▶ _WORK ORDER_
Look through the listing underneath for "domino", and copy every line that has it.

>>>>

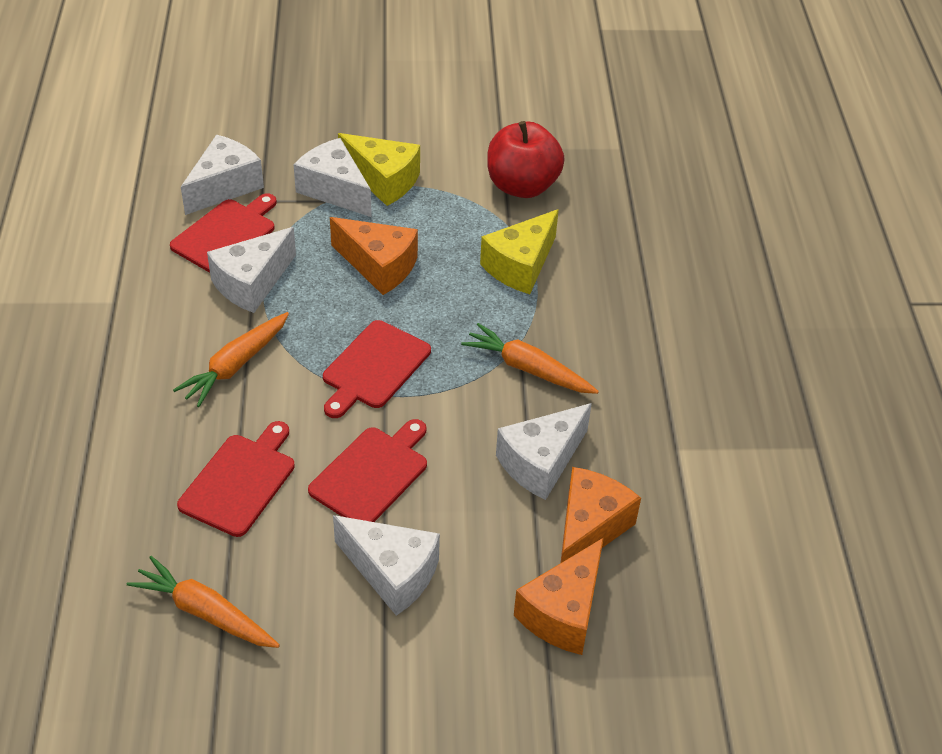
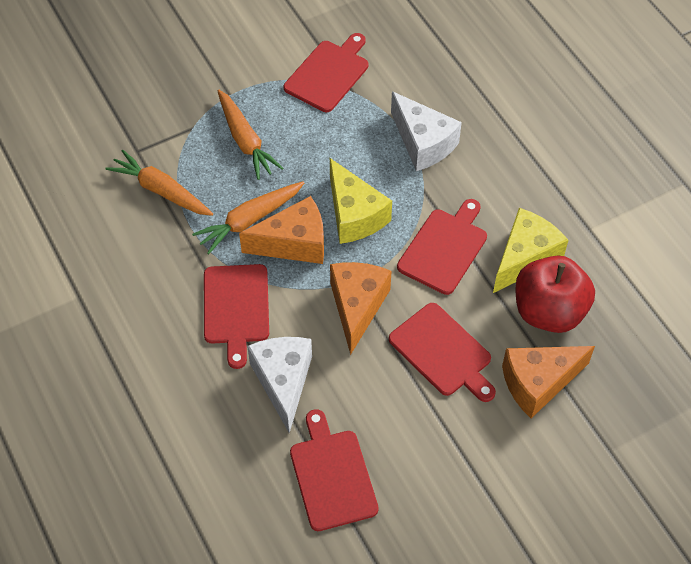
red cutting board: [170,193,277,273] [177,421,295,537] [308,419,427,522] [323,320,431,418] = 4 -> [204,264,269,369] [284,33,368,112] [290,409,379,531] [389,303,496,402] [397,199,487,295] = 5
white cheese: [181,135,264,215] [207,227,296,313] [293,138,372,217] [333,515,440,616] [496,403,592,500] = 5 -> [247,337,312,433] [391,92,462,171] = 2

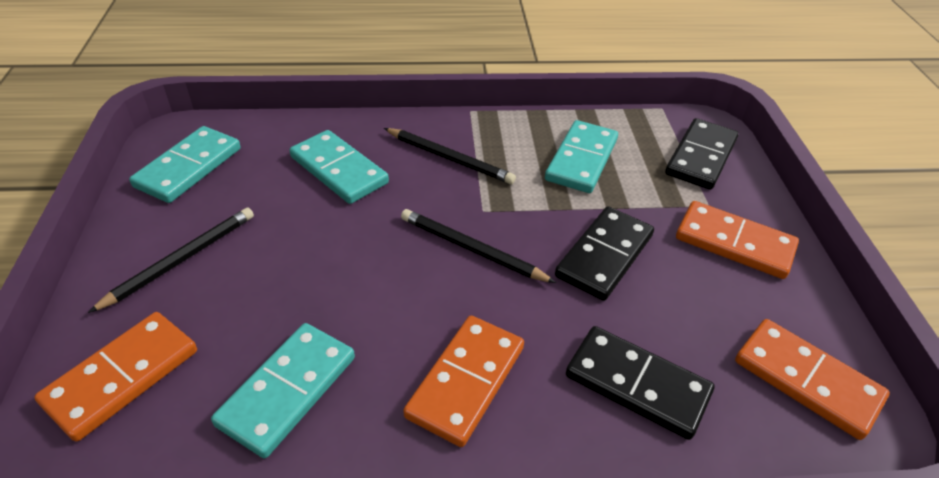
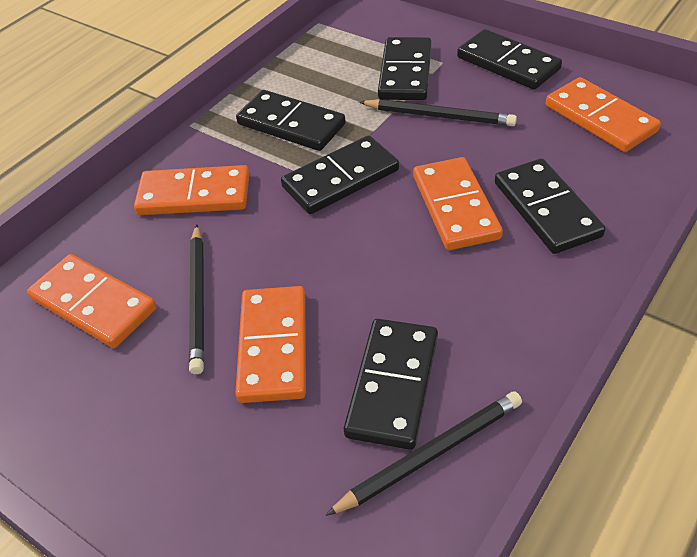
black domino: [555,206,654,301] [566,326,715,440] [665,118,738,190] = 3 -> [236,90,346,151] [281,135,399,214] [344,319,438,450] [378,37,431,100] [457,29,562,90] [495,158,605,254] = 6
orange domino: [34,312,197,442] [403,316,524,447] [676,201,799,279] [735,319,890,440] = 4 -> [27,254,156,348] [134,165,250,215] [235,286,306,403] [413,157,503,250] [546,77,661,152] = 5
turquoise domino: [129,126,241,203] [211,323,355,458] [289,130,389,204] [545,120,618,193] = 4 -> none = 0

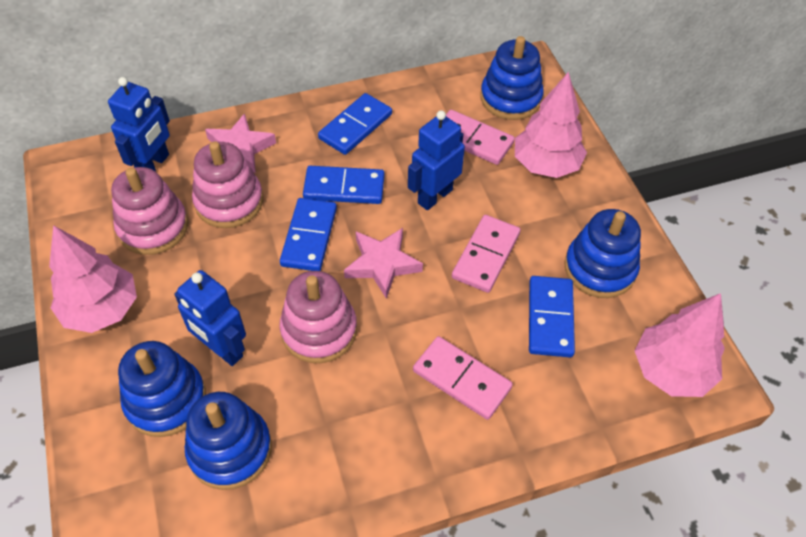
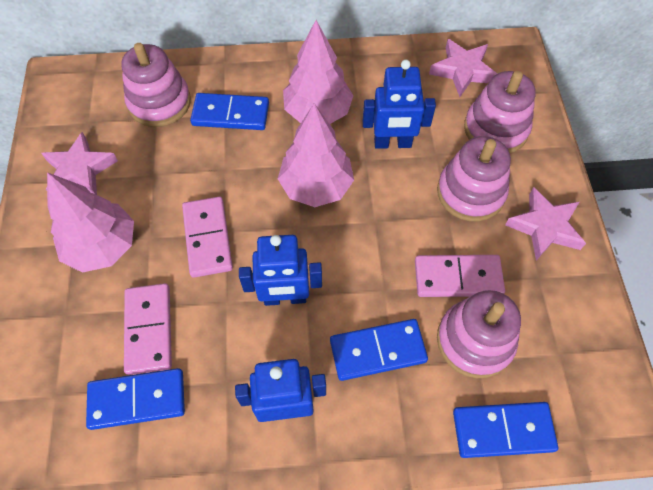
blue stacking toy: [118,341,206,437] [185,392,272,490] [480,36,544,120] [564,209,641,298] = 4 -> none = 0
pink stacking toy: [111,167,188,255] [192,141,263,228] [279,271,357,363] = 3 -> [121,43,191,127] [437,136,511,222] [437,290,521,378] [464,71,536,153] = 4
pink star: [205,113,276,173] [344,228,423,299] = 2 -> [41,132,118,195] [429,39,497,97] [505,187,586,260] = 3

<<<<

▶ _SOLUTION BELOW_
black domino: [555,206,654,301] [566,326,715,440] [665,118,738,190] = 3 -> [236,90,346,151] [281,135,399,214] [344,319,438,450] [378,37,431,100] [457,29,562,90] [495,158,605,254] = 6
orange domino: [34,312,197,442] [403,316,524,447] [676,201,799,279] [735,319,890,440] = 4 -> [27,254,156,348] [134,165,250,215] [235,286,306,403] [413,157,503,250] [546,77,661,152] = 5
turquoise domino: [129,126,241,203] [211,323,355,458] [289,130,389,204] [545,120,618,193] = 4 -> none = 0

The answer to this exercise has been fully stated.